SUPPLIED MATERIAL START

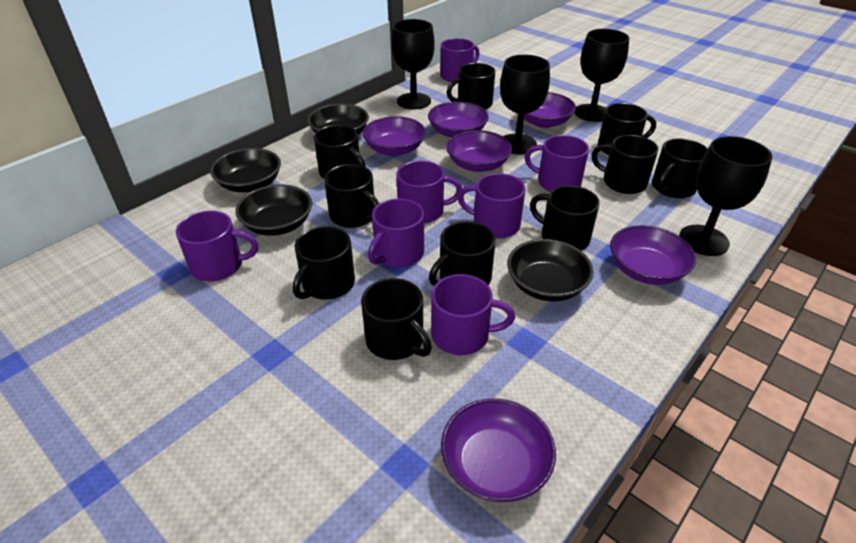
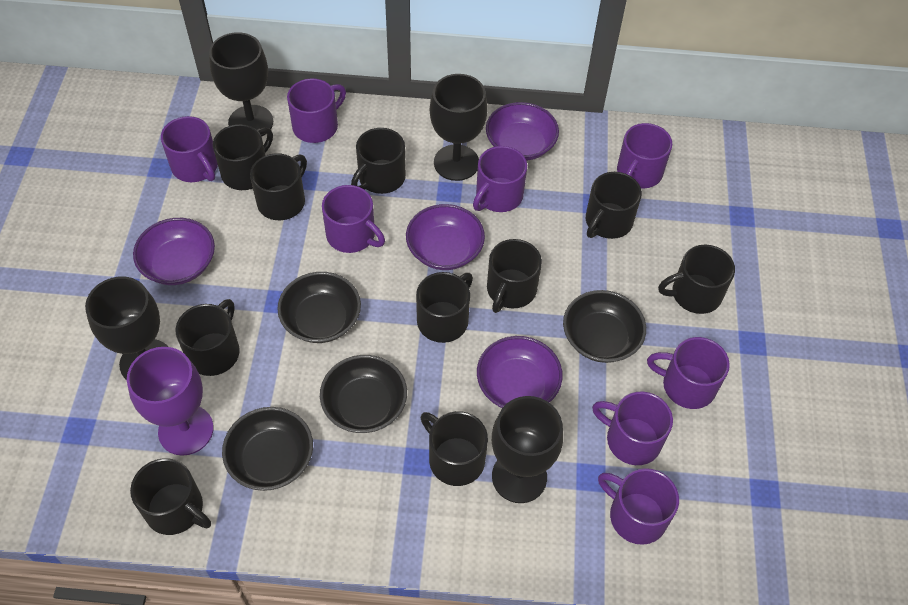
purple bowl: 6 -> 4
purple goblet: 0 -> 1
purple mug: 7 -> 8

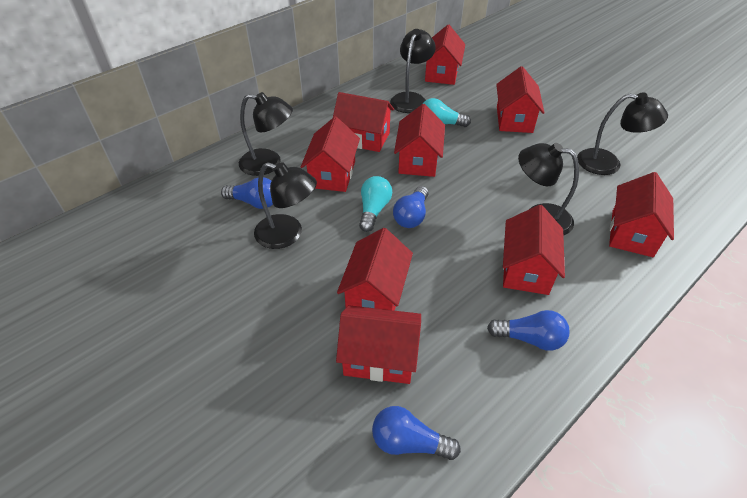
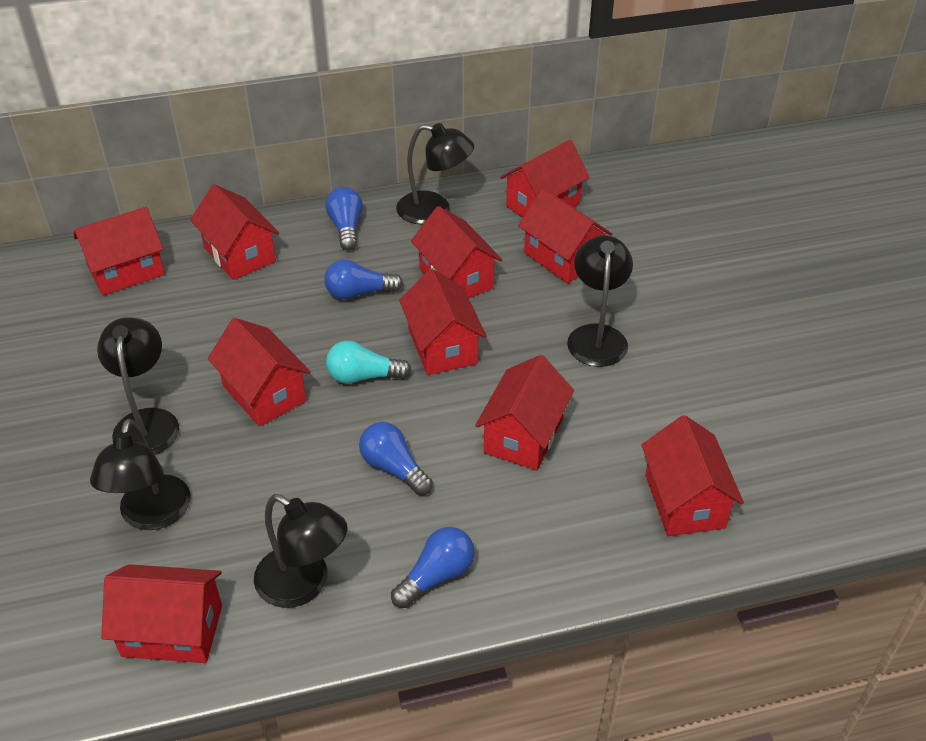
red house: 9 -> 10
turquoise light bulb: 2 -> 1

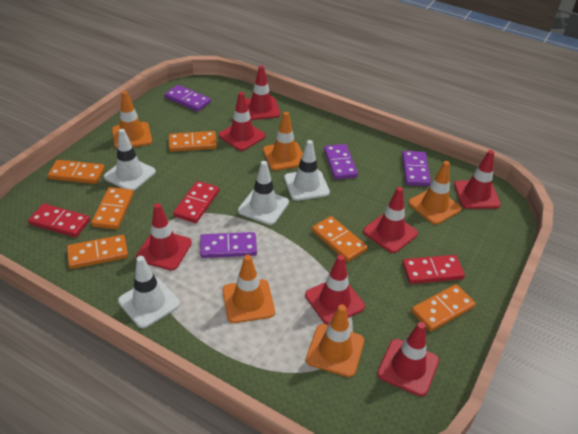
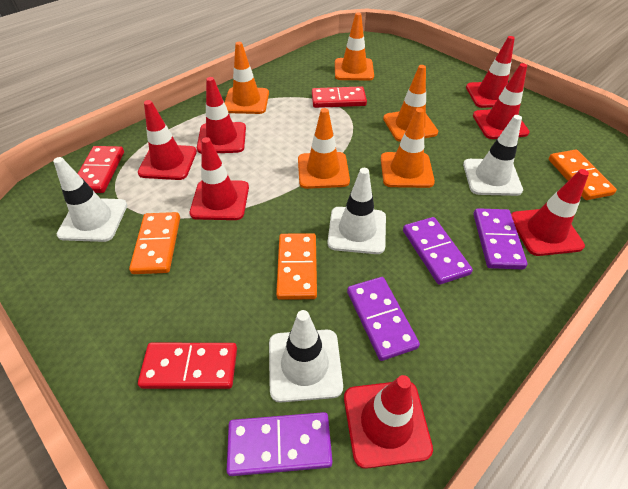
orange domino: 6 -> 3

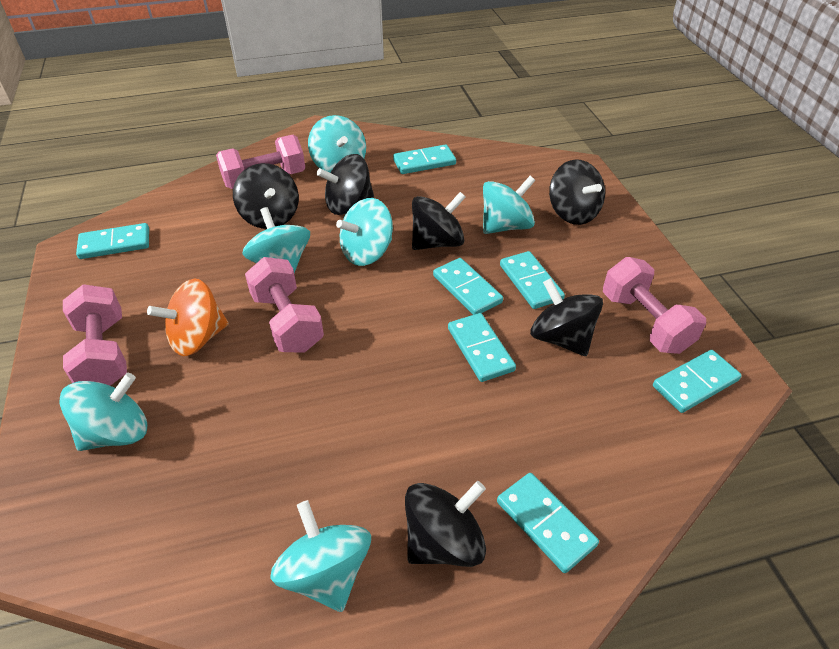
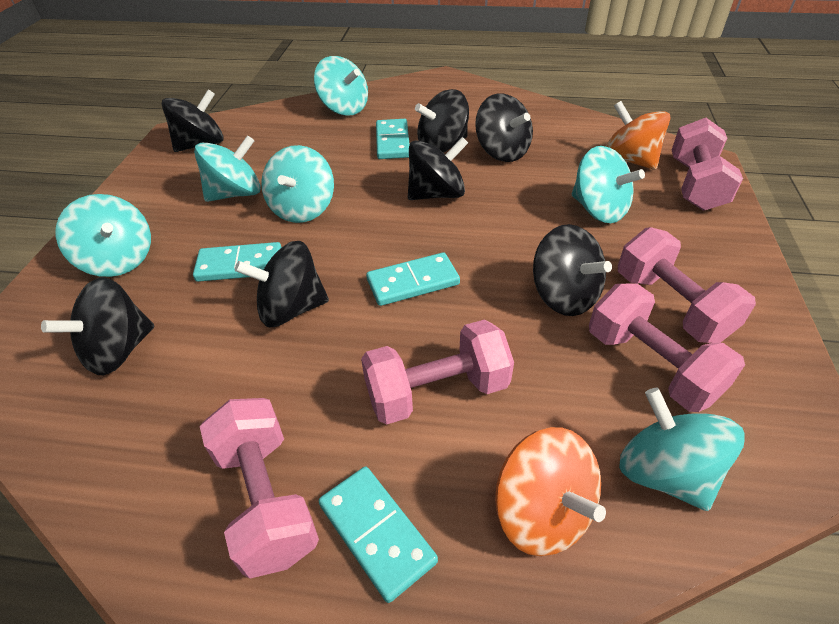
black spinning top: 6 -> 7
orange spinning top: 1 -> 2
pink dumbbell: 4 -> 5
turquoise domino: 7 -> 4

SUPPLIED MATERIAL END

Omit each picture, then return all of the listing exactly as it stands.

▶ _SOLUTION TO THIS EXERCISE_:
purple bowl: 6 -> 4
purple goblet: 0 -> 1
purple mug: 7 -> 8

red house: 9 -> 10
turquoise light bulb: 2 -> 1

orange domino: 6 -> 3

black spinning top: 6 -> 7
orange spinning top: 1 -> 2
pink dumbbell: 4 -> 5
turquoise domino: 7 -> 4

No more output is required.